■ **Your assignment**:
Set down again exactly the lines of the listing below that fall between the line holding "Q1: NPN BD139" and the line holding "V1: AC 230V", inclusive.

■ **Given records**:
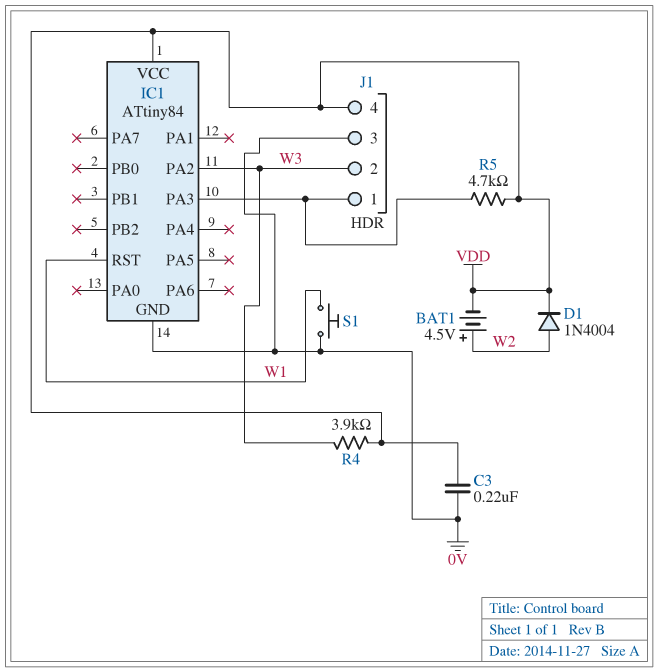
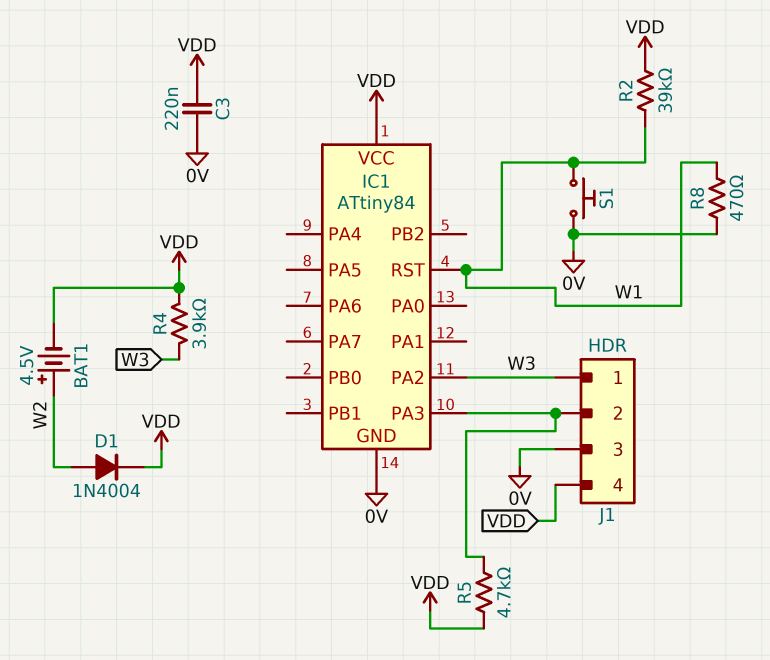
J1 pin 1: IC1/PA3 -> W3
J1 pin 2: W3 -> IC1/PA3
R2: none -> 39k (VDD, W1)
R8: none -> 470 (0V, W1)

--

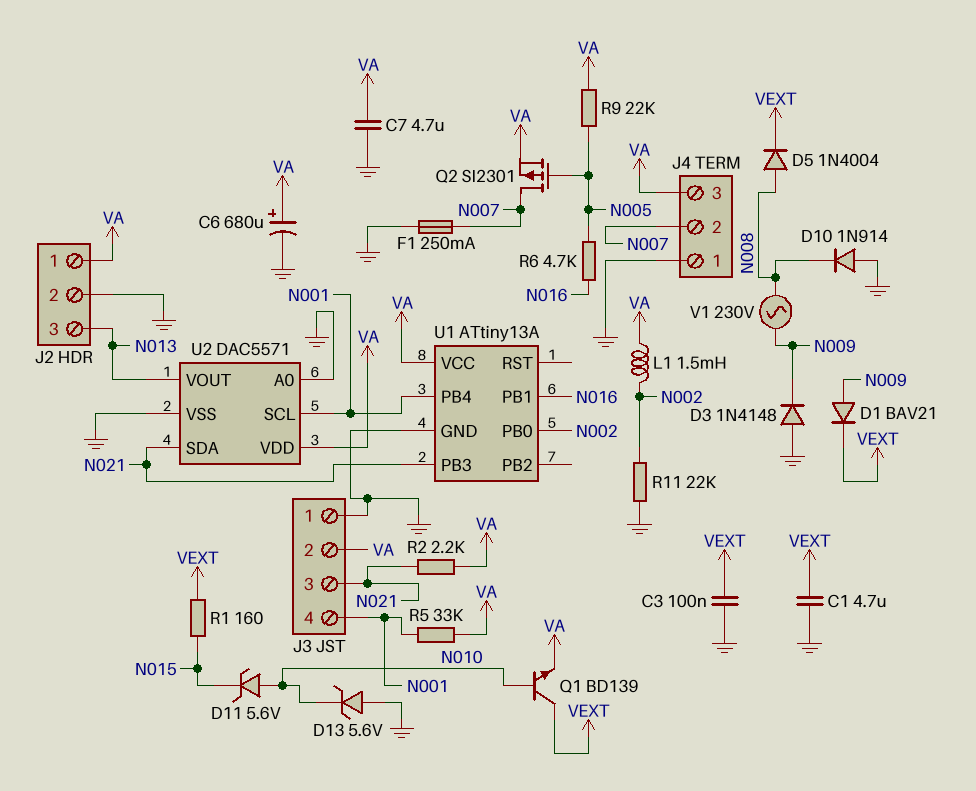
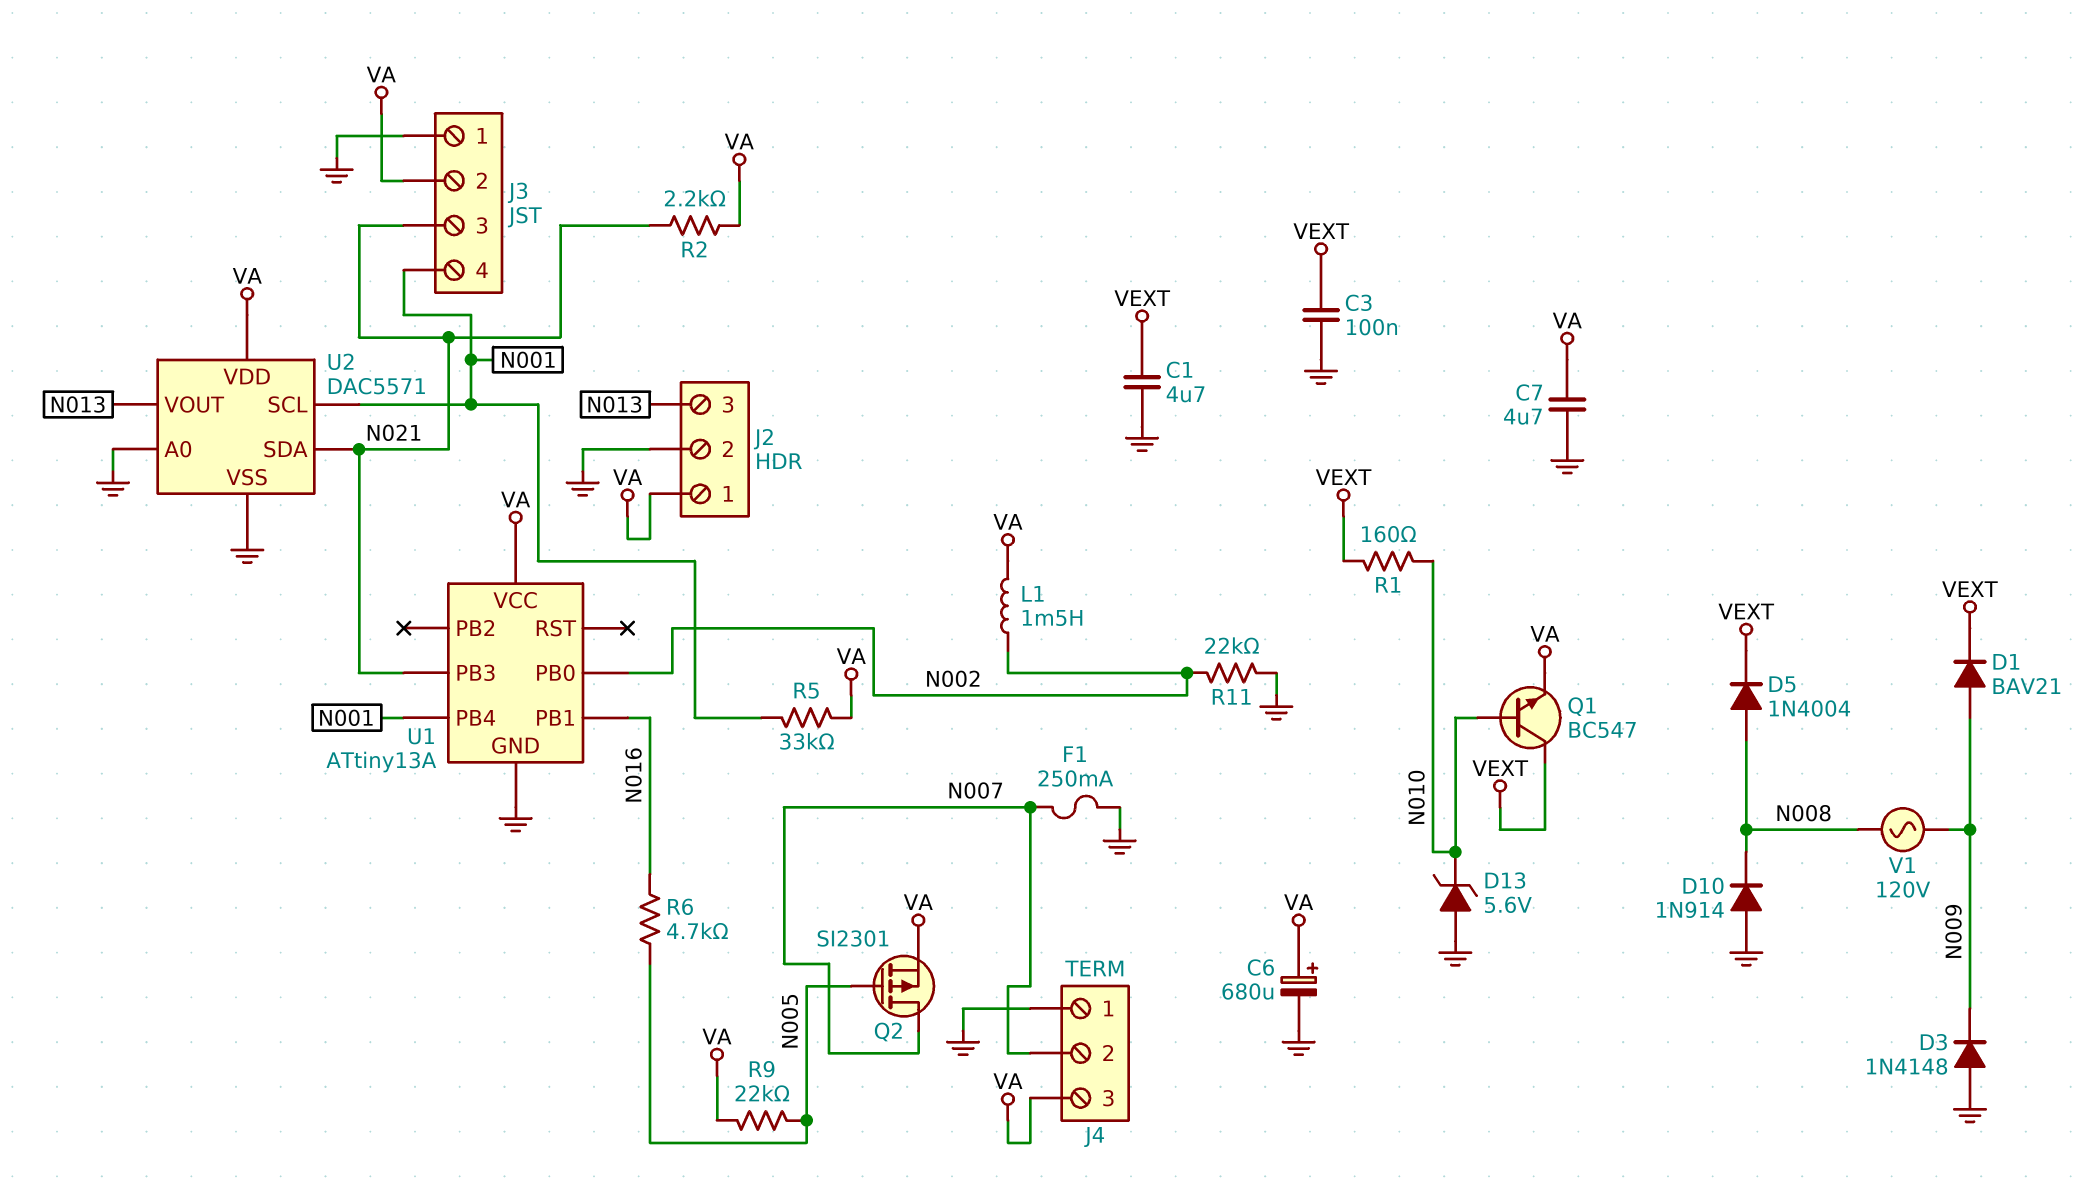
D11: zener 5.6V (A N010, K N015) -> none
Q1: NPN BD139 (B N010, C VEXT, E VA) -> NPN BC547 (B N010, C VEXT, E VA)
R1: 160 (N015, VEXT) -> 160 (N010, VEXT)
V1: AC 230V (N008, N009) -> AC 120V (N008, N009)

■ **Your solution**:
Q1: NPN BD139 (B N010, C VEXT, E VA) -> NPN BC547 (B N010, C VEXT, E VA)
R1: 160 (N015, VEXT) -> 160 (N010, VEXT)
V1: AC 230V (N008, N009) -> AC 120V (N008, N009)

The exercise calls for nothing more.